» Excerpted data
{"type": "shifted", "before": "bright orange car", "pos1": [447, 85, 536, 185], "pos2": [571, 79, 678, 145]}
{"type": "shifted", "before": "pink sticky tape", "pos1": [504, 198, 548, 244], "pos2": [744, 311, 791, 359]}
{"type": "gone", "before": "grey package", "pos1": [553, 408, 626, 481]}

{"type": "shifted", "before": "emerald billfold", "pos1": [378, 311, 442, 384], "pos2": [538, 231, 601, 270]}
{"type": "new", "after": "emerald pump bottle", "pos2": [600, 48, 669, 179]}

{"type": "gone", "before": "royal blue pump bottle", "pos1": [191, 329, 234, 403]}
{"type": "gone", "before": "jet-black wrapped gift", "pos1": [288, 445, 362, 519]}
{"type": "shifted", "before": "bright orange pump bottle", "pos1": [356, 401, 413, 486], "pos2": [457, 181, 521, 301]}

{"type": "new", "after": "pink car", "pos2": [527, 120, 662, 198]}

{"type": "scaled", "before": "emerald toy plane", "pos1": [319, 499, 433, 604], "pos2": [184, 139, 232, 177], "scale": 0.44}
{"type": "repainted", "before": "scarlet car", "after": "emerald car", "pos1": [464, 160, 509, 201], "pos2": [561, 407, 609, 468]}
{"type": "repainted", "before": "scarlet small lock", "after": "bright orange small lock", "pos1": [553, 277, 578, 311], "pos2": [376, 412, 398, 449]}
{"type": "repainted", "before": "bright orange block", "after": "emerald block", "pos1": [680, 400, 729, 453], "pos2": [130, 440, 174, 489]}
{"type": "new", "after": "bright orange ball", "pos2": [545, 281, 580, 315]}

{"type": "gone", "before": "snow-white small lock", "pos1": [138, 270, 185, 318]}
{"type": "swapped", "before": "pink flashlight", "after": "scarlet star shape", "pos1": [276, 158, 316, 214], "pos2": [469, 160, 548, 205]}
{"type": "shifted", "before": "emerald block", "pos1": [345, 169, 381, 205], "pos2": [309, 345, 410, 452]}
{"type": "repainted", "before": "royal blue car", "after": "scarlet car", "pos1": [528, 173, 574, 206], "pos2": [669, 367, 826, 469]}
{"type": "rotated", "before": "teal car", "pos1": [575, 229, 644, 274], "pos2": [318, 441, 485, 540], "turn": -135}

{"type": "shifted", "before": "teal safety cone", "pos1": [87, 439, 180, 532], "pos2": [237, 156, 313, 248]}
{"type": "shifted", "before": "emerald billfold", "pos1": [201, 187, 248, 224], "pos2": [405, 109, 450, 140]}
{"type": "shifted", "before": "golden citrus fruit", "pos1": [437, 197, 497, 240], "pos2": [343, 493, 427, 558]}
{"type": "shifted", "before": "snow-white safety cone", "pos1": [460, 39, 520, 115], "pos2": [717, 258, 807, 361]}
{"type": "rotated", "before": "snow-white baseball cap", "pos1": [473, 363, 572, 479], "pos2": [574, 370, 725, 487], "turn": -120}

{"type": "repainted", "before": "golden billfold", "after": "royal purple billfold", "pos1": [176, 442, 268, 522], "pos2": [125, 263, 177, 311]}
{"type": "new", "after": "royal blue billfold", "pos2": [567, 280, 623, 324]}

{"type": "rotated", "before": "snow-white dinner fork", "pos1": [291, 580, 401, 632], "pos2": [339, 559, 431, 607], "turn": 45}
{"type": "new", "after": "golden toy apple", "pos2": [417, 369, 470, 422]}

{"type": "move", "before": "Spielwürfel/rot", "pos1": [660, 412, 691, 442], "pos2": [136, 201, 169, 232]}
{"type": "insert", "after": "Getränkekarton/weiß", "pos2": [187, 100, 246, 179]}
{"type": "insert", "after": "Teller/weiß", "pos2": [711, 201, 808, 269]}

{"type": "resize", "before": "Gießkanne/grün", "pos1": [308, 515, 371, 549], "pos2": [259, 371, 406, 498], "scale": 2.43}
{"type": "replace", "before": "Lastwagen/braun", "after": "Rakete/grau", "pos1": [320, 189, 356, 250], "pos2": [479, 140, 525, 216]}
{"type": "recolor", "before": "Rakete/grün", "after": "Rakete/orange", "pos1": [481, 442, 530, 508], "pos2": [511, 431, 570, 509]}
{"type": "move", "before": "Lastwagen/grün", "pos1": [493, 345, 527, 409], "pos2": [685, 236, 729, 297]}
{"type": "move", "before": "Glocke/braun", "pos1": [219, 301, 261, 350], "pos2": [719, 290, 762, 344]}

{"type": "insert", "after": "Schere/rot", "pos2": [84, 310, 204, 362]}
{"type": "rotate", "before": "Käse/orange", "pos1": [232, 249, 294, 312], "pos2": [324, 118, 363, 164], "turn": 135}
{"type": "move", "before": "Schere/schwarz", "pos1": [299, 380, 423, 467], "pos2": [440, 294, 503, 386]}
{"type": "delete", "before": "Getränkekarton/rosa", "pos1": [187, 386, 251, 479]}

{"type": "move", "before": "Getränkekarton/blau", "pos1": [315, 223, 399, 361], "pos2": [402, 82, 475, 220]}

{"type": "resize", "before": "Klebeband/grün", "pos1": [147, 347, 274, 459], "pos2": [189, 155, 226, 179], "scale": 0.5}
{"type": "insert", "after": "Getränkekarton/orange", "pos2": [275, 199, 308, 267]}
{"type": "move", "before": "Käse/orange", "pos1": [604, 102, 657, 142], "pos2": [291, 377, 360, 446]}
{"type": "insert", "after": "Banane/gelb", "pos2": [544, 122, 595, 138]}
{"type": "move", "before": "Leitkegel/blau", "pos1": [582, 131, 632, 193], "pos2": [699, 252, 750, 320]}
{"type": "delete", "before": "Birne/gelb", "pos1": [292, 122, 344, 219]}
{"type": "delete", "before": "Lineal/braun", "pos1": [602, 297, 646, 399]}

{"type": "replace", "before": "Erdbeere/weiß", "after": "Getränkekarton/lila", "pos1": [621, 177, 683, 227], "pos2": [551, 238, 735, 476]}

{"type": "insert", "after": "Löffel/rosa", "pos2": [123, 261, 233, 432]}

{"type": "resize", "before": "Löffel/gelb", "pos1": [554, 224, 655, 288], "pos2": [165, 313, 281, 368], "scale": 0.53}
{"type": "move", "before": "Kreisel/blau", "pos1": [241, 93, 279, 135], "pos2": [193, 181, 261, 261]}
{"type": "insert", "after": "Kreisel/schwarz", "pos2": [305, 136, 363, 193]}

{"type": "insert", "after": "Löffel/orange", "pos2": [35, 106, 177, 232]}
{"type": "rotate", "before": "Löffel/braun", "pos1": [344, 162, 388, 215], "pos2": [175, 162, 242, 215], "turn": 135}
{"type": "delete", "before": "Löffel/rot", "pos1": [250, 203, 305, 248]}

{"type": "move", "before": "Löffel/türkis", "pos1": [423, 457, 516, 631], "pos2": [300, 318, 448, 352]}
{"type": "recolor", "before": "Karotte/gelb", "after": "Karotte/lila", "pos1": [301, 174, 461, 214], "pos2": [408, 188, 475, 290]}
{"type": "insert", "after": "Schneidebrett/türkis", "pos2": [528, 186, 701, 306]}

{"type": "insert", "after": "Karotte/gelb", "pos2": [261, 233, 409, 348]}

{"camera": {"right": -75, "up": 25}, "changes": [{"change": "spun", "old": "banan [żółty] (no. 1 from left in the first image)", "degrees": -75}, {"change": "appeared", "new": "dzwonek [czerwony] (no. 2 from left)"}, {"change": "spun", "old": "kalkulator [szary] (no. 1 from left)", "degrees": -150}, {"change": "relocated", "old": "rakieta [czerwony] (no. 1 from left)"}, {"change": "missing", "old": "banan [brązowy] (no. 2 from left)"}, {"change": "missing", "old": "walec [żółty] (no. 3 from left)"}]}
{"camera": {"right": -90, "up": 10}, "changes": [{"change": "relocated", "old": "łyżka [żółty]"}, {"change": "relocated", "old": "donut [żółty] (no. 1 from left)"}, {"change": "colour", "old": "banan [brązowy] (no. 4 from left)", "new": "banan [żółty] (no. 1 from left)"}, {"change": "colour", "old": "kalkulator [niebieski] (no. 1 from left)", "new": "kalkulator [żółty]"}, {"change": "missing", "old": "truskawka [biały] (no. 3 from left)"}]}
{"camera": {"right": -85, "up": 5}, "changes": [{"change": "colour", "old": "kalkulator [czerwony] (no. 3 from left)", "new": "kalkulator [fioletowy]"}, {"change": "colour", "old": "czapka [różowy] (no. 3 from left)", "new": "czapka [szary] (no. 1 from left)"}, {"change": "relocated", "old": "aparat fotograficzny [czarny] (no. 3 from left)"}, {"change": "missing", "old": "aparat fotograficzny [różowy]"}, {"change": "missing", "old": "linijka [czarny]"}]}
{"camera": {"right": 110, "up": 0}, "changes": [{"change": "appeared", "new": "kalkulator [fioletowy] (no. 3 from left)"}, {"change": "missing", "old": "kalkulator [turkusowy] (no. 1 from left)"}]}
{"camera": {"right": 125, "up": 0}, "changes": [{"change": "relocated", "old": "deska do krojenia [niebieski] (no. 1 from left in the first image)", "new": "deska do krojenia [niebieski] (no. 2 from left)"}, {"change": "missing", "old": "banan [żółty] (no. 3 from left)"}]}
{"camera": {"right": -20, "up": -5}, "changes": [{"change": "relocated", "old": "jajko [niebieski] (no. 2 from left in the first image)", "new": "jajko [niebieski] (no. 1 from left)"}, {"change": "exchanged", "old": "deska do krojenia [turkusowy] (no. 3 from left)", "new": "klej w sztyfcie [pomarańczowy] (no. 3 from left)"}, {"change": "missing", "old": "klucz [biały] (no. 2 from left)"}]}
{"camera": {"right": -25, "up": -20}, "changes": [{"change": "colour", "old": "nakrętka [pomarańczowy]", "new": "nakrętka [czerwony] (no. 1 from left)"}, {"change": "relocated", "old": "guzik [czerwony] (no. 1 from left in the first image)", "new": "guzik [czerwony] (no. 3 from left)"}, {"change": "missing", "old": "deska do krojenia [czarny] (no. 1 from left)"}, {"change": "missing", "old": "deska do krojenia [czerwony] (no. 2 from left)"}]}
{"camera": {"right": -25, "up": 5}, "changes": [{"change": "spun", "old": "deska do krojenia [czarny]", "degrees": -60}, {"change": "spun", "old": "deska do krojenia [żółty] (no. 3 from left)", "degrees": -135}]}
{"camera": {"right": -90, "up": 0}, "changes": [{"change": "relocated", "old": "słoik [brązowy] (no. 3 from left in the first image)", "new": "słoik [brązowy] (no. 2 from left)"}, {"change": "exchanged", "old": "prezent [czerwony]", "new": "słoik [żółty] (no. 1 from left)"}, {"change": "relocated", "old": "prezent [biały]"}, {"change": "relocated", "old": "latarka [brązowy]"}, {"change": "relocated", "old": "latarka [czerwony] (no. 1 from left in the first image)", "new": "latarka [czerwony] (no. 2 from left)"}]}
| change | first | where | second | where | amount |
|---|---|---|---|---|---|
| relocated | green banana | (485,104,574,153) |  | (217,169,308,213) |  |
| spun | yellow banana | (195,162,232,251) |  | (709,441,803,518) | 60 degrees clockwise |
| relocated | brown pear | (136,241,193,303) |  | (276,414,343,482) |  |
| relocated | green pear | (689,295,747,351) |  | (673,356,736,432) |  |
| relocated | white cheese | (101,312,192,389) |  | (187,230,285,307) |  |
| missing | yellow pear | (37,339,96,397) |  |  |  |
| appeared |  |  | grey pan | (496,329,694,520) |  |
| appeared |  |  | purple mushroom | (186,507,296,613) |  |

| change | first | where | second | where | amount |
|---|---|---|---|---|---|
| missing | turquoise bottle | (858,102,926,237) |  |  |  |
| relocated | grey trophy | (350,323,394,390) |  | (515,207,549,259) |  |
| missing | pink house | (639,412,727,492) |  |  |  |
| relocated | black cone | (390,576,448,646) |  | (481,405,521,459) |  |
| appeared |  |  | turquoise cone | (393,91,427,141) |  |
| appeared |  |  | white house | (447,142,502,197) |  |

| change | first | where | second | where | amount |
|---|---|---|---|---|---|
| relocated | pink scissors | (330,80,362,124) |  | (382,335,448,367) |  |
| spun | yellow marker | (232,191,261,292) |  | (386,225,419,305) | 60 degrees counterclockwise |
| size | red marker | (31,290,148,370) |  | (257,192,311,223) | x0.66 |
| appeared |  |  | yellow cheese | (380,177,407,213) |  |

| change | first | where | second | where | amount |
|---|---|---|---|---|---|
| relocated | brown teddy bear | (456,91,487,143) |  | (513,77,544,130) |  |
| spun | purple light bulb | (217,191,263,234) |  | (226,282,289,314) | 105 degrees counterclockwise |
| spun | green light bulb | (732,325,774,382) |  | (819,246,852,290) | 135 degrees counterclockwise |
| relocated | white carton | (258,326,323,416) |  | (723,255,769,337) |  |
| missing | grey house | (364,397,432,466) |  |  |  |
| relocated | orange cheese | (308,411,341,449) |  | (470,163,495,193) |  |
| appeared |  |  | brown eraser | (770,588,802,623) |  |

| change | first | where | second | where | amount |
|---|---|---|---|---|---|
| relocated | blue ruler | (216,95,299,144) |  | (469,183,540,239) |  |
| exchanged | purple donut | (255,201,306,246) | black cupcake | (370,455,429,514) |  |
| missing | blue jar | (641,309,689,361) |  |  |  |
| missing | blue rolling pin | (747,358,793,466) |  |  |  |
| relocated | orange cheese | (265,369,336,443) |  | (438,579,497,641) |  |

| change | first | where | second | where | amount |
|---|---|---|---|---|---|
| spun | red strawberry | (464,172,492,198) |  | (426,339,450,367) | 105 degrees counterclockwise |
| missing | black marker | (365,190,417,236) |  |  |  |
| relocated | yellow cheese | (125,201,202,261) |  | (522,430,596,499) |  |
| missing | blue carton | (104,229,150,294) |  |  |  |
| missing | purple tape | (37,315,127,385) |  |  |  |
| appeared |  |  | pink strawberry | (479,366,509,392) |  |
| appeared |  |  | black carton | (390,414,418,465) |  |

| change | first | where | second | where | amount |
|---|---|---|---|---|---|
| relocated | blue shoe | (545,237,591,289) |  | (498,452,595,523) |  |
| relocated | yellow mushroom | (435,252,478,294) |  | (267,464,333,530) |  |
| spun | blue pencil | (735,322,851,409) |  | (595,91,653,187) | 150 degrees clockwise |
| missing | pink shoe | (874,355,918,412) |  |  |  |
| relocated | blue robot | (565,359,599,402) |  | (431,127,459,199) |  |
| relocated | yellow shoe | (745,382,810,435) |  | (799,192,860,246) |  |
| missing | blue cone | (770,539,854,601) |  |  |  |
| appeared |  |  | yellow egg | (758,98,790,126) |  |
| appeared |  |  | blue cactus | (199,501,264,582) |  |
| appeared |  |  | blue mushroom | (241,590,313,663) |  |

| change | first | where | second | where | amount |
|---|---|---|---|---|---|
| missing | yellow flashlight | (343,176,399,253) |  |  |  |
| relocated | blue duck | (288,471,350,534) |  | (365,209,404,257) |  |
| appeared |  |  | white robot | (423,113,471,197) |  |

» Exercise prompt
What you give back must be the stretch above, starting at the line with "green pear |" and ending at the line with "pan | (496,329,694,520)", copied exactly.

» Answer to this problem
| relocated | green pear | (689,295,747,351) |  | (673,356,736,432) |  |
| relocated | white cheese | (101,312,192,389) |  | (187,230,285,307) |  |
| missing | yellow pear | (37,339,96,397) |  |  |  |
| appeared |  |  | grey pan | (496,329,694,520) |  |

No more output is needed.